* How to complete this task *
In the data below, locate the line containing "orange brick D4:E4" and the line containing "black plate D2:E3 level 2 -> none", then retype both and everything between them exactly. Pictures are not part of the copy.

* Input data *
- - - - -
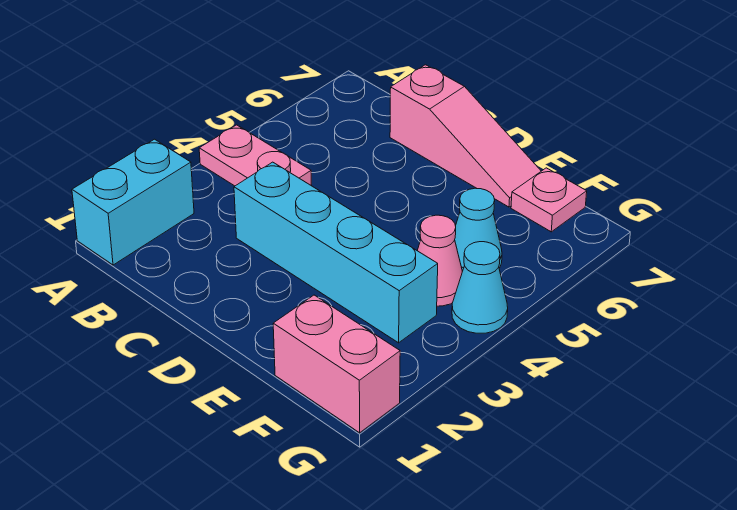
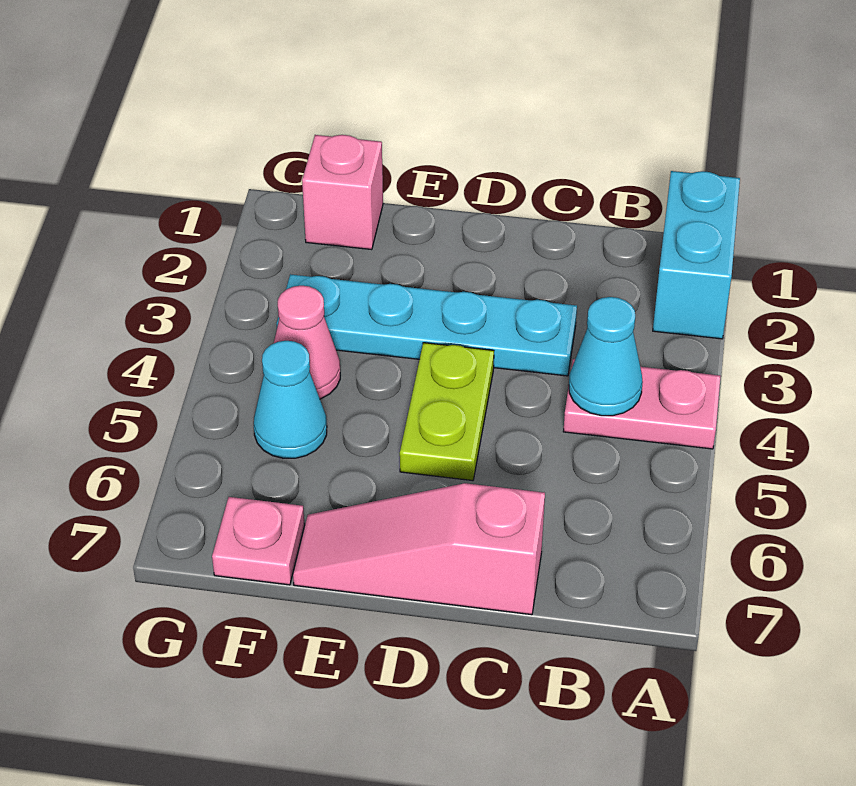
cyan brick C3:F3 level 1 -> cyan plate C3:F3 level 1
none -> lime plate D4:D5 level 1
pink brick F1:G1 level 1 -> pink brick F1 level 1
cyan cone G4 level 1 -> cyan cone B4 level 2

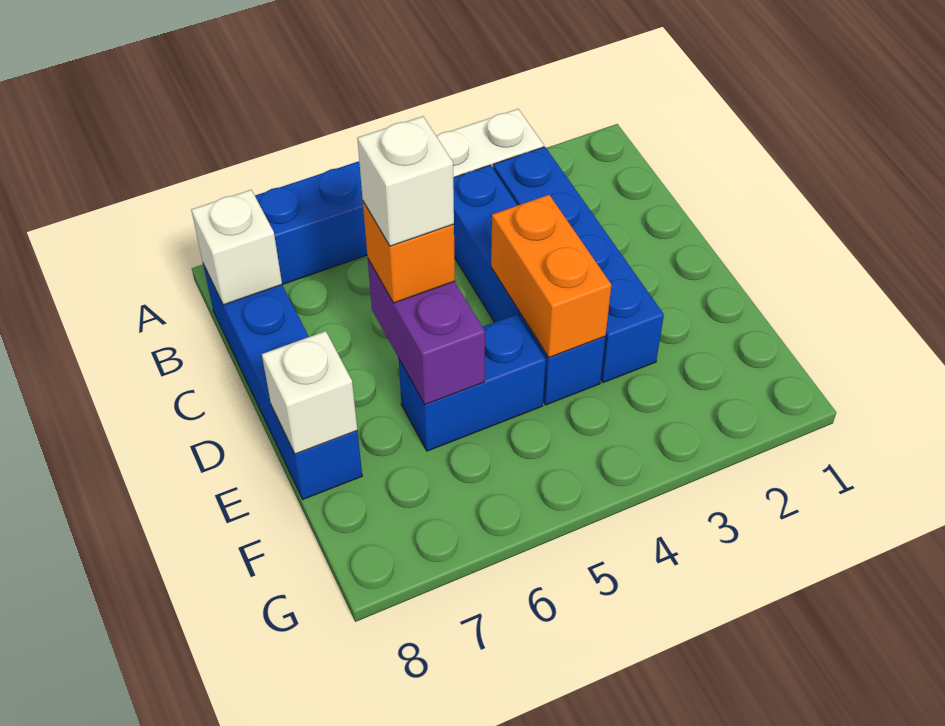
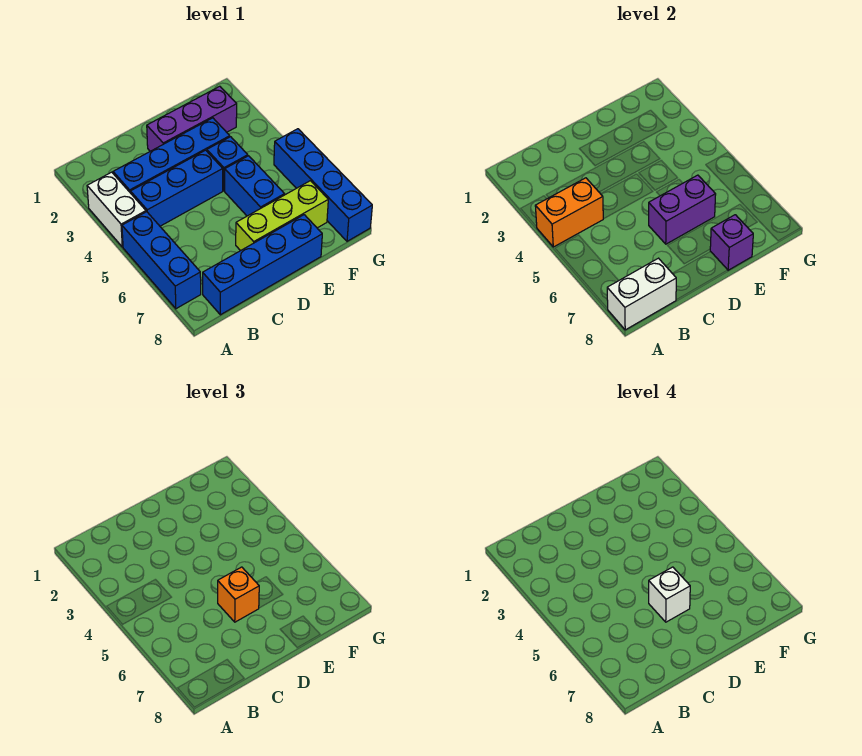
white brick B8 level 2 -> white brick A8:B8 level 2
none -> purple brick D2:F2 level 1
orange brick D4:E4 level 2 -> orange brick A4:B4 level 2
none -> lime brick D7:F7 level 1
white brick E8 level 2 -> purple brick E8 level 2
none -> blue brick G5:G8 level 1

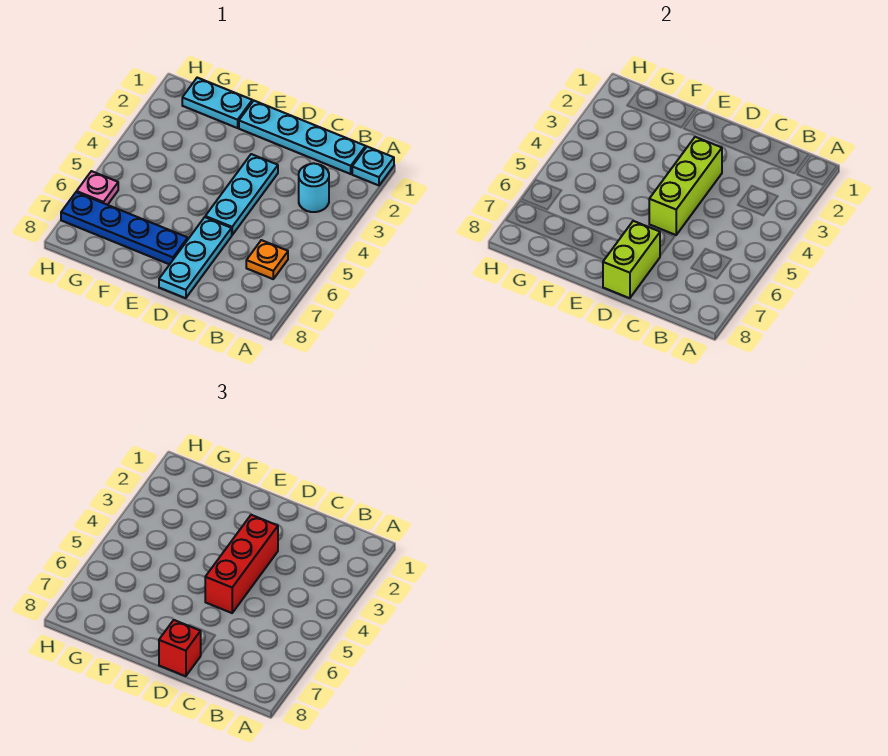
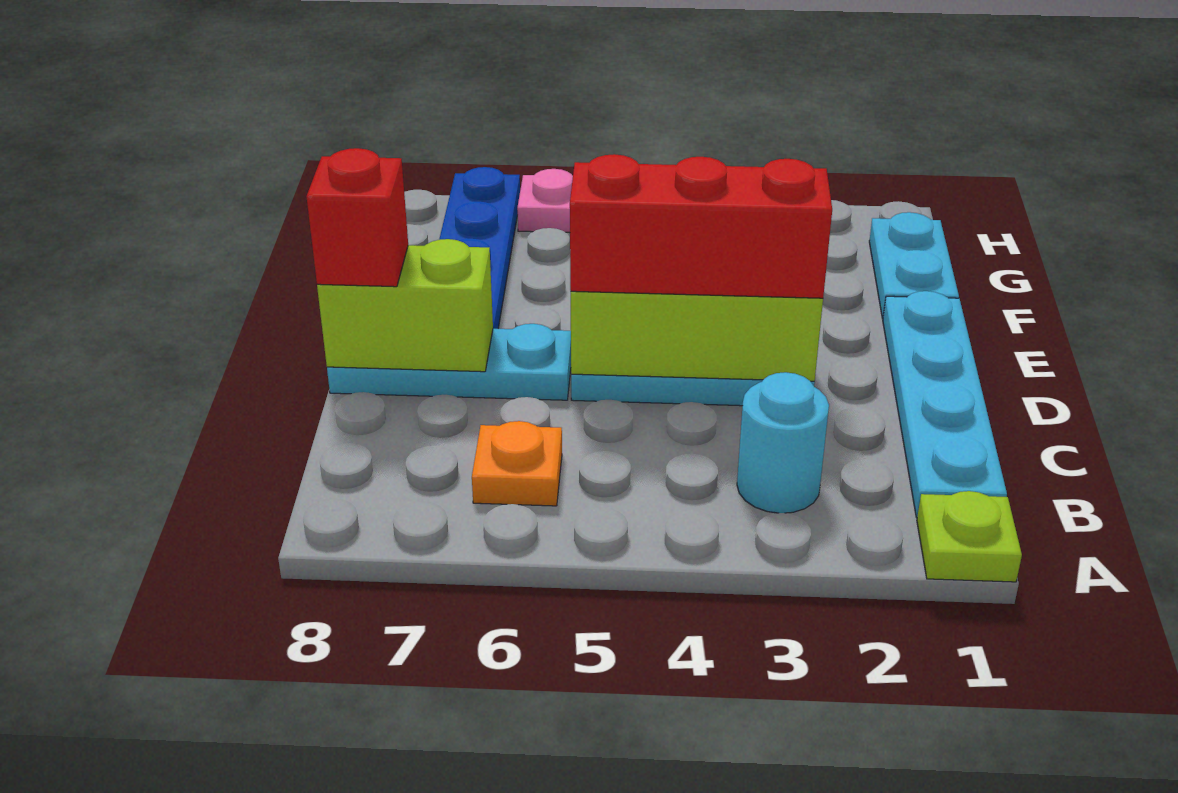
cyan plate A1 level 1 -> lime plate A1 level 1

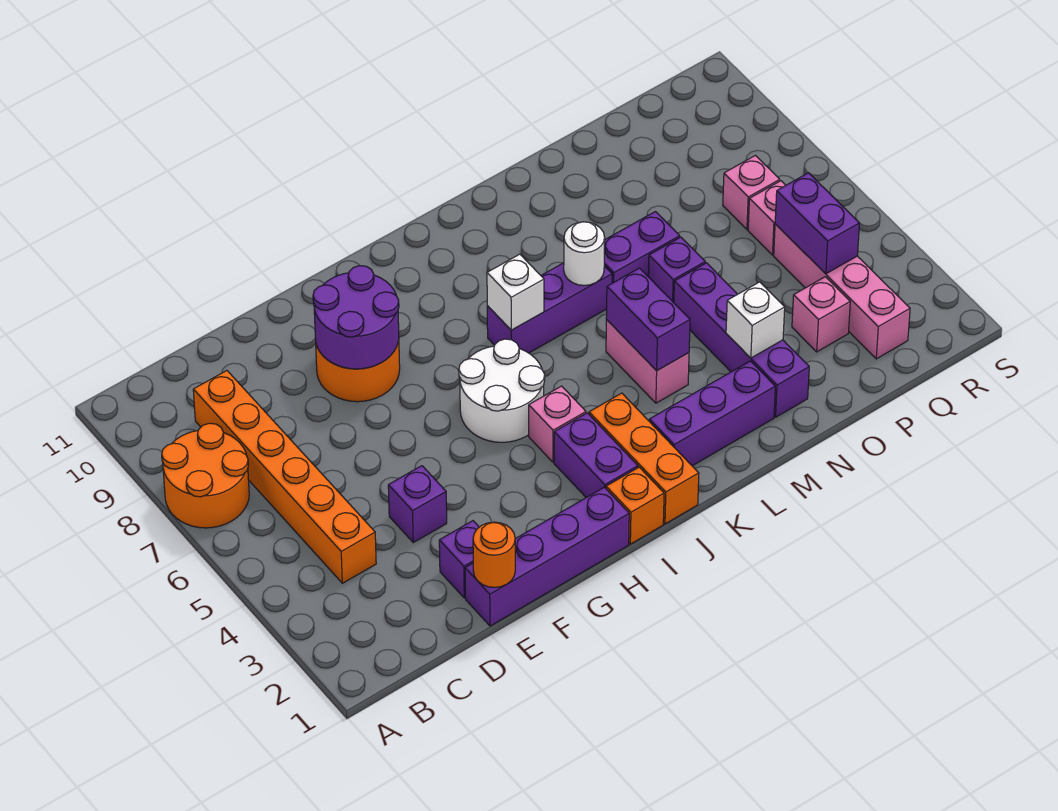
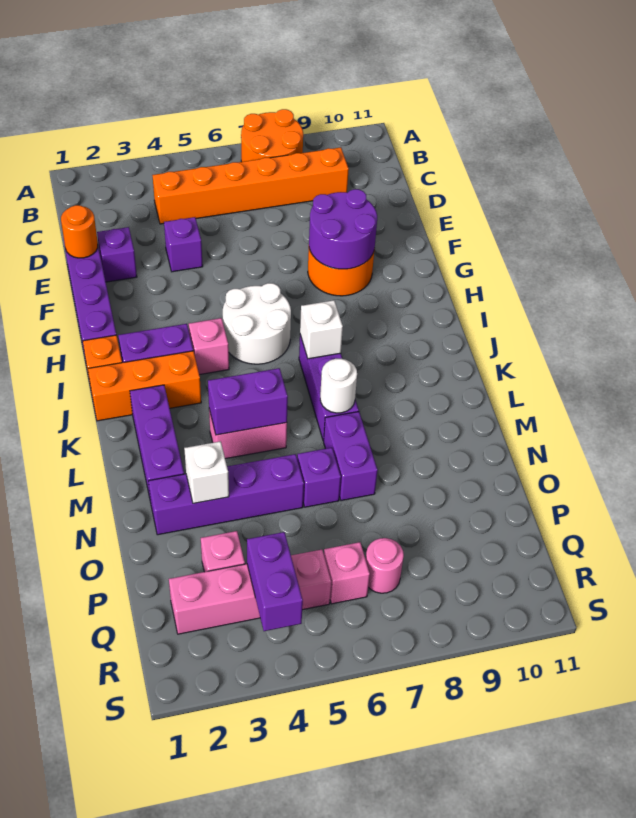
purple brick Q4:Q5 level 2 -> purple brick Q4:R4 level 2
pink brick Q7 level 1 -> pink round brick Q7 level 1

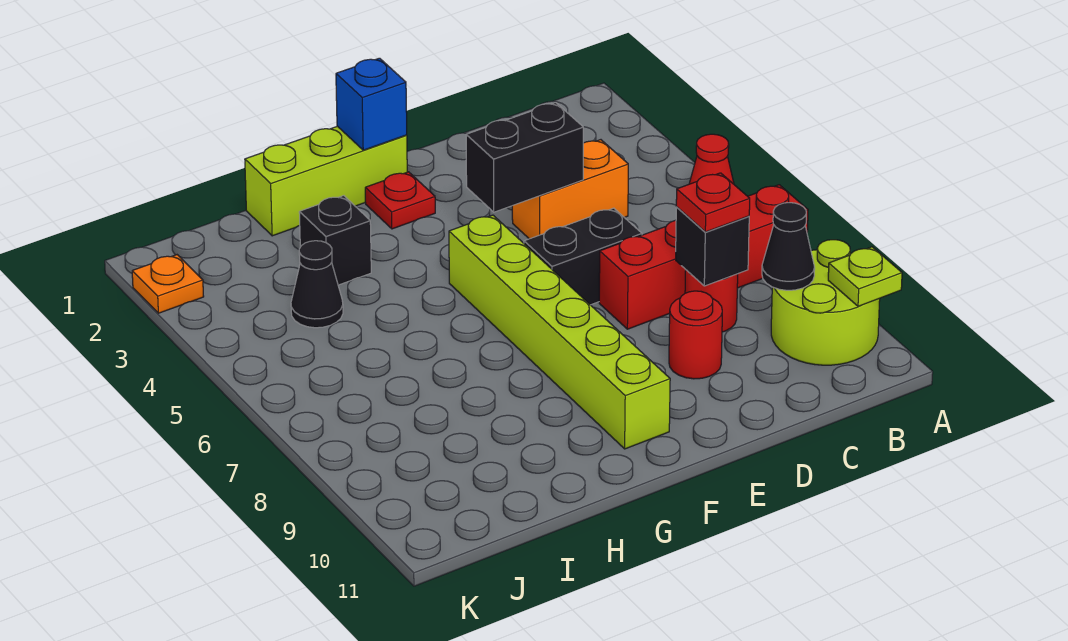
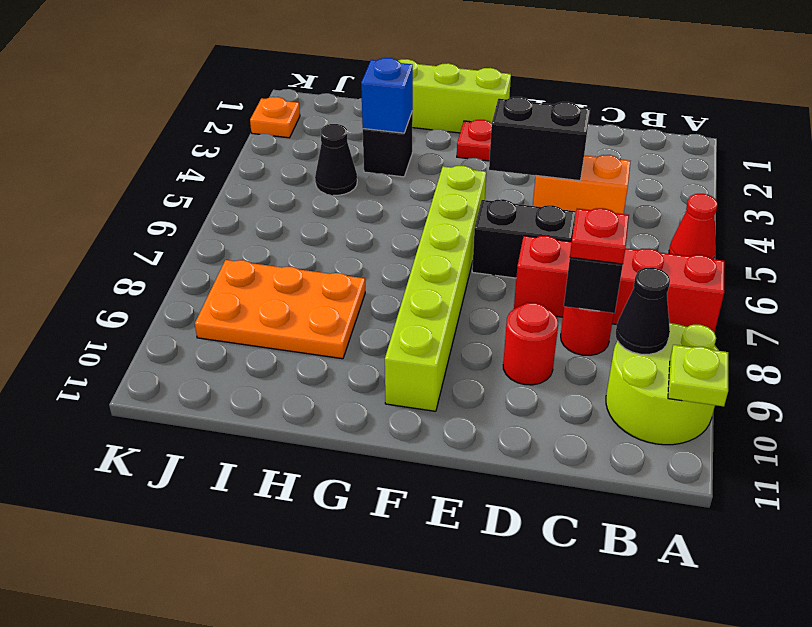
blue brick F1 level 2 -> blue brick H3 level 2
none -> orange plate H8:J9 level 1

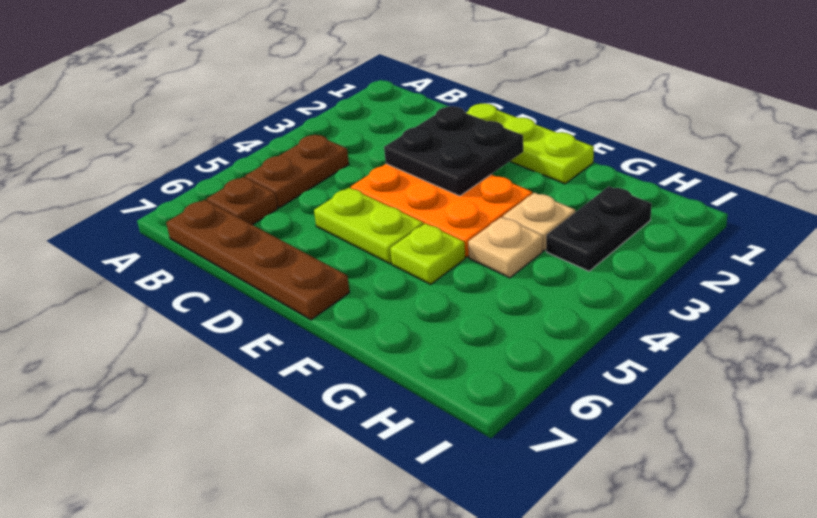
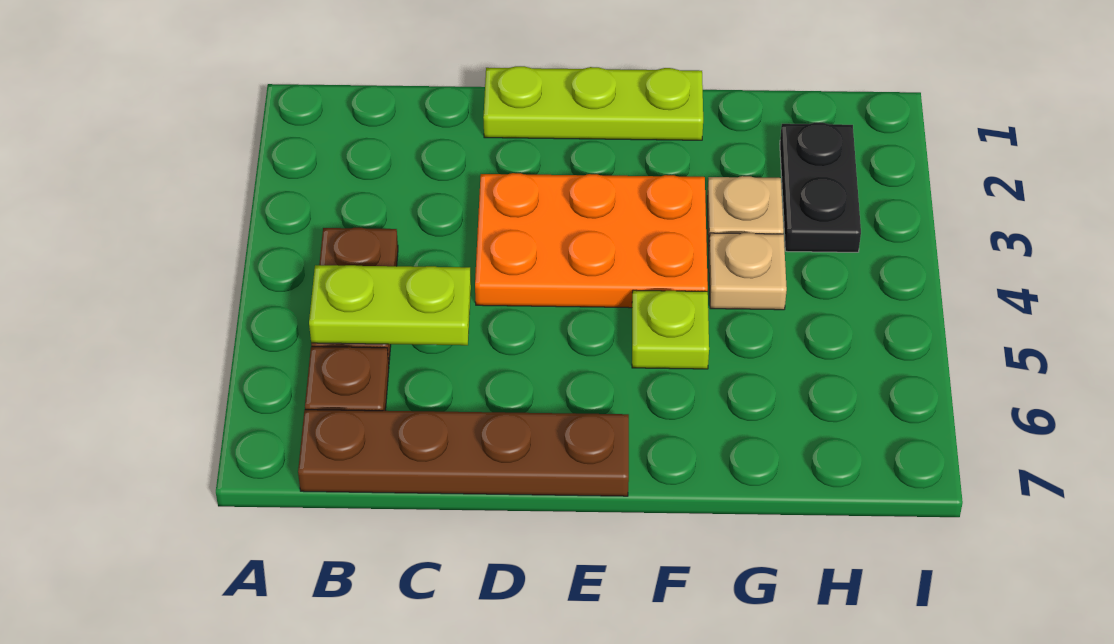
black plate D2:E3 level 2 -> none
lime plate D5:E5 level 1 -> lime plate B5:C5 level 2

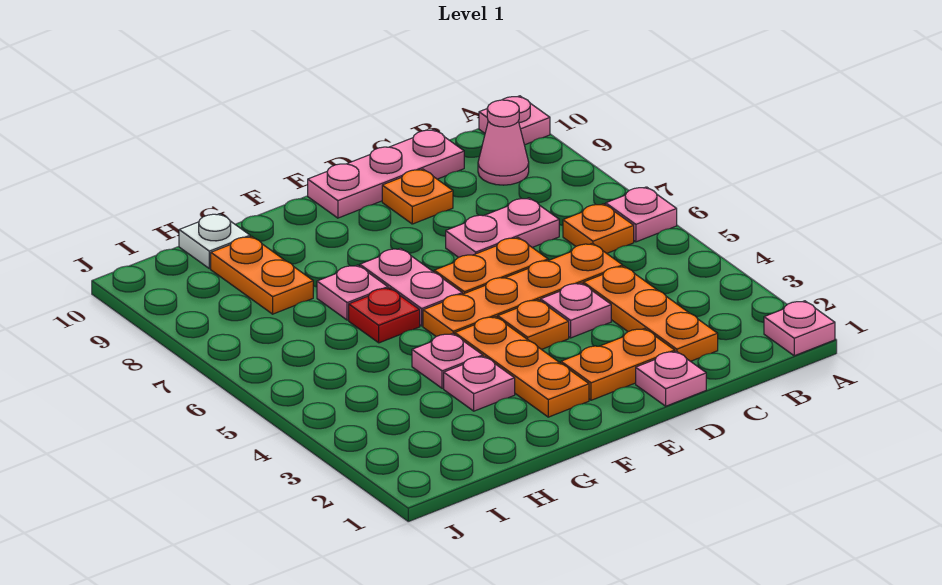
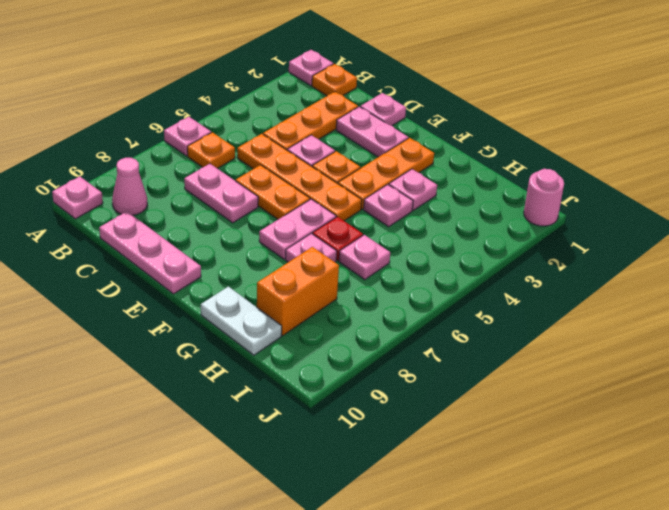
orange plate D2:E2 level 1 -> pink plate D2:E2 level 1
orange plate D9 level 1 -> orange plate B1 level 1
none -> pink plate H6 level 1
orange plate H8:H9 level 1 -> orange brick H8:H9 level 1
white plate H10 level 1 -> white plate G10:H10 level 1
none -> pink round brick J1 level 1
- - - - -
* Response to the task *
orange brick D4:E4 level 2 -> orange brick A4:B4 level 2
none -> lime brick D7:F7 level 1
white brick E8 level 2 -> purple brick E8 level 2
none -> blue brick G5:G8 level 1

cyan plate A1 level 1 -> lime plate A1 level 1

purple brick Q4:Q5 level 2 -> purple brick Q4:R4 level 2
pink brick Q7 level 1 -> pink round brick Q7 level 1

blue brick F1 level 2 -> blue brick H3 level 2
none -> orange plate H8:J9 level 1

black plate D2:E3 level 2 -> none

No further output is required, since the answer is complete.